**Task statement:**
Nothing but the lines below between the line holding "black phone: 3 -> 2" and the line holding "yellow key: 1 -> 2", inclusive, should appear in the answer, each set down exactly.

**Records for this task:**

......

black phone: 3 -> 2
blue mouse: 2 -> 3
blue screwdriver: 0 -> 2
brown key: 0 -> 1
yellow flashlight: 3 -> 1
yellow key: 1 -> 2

......

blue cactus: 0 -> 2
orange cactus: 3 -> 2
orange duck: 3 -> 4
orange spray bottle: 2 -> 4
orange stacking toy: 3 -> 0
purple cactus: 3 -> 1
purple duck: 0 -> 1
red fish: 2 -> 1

......

**Exercise output:**
black phone: 3 -> 2
blue mouse: 2 -> 3
blue screwdriver: 0 -> 2
brown key: 0 -> 1
yellow flashlight: 3 -> 1
yellow key: 1 -> 2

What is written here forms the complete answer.